Without carrying over a single picture, write out the records below exactly.

[Scene difference descriptions]
──────
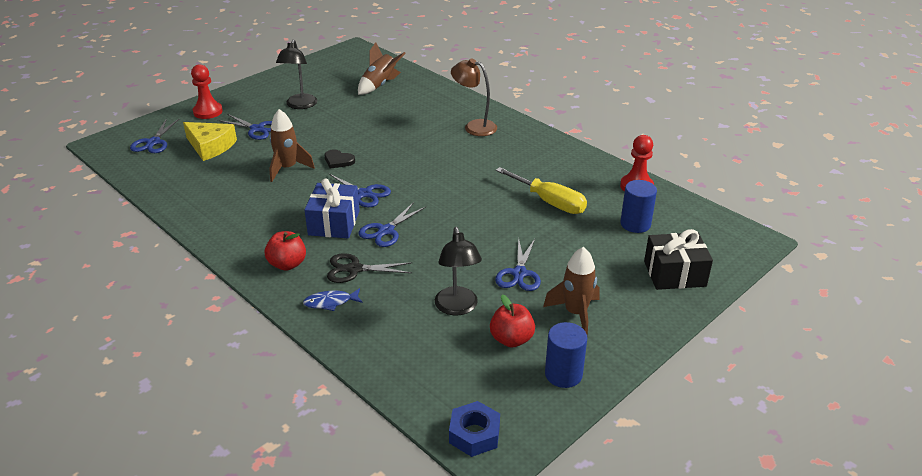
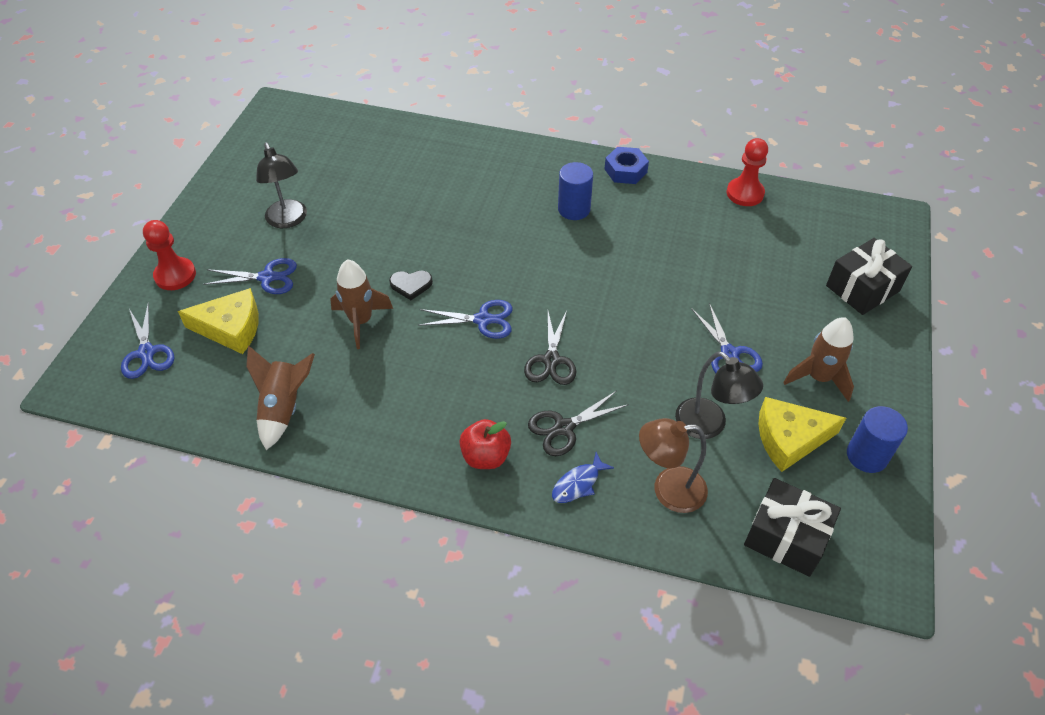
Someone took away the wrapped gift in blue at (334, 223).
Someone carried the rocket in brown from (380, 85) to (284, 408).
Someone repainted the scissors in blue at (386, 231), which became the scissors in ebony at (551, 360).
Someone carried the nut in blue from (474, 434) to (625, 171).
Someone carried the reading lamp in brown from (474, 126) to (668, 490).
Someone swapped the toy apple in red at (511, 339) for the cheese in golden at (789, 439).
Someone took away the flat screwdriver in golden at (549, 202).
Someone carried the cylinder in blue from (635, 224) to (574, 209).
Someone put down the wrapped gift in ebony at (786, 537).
──────
SOLUTION FOR THIS EXERCISE:
Someone took away the wrapped gift in blue at (334, 223).
Someone carried the rocket in brown from (380, 85) to (284, 408).
Someone repainted the scissors in blue at (386, 231), which became the scissors in ebony at (551, 360).
Someone carried the nut in blue from (474, 434) to (625, 171).
Someone carried the reading lamp in brown from (474, 126) to (668, 490).
Someone swapped the toy apple in red at (511, 339) for the cheese in golden at (789, 439).
Someone took away the flat screwdriver in golden at (549, 202).
Someone carried the cylinder in blue from (635, 224) to (574, 209).
Someone put down the wrapped gift in ebony at (786, 537).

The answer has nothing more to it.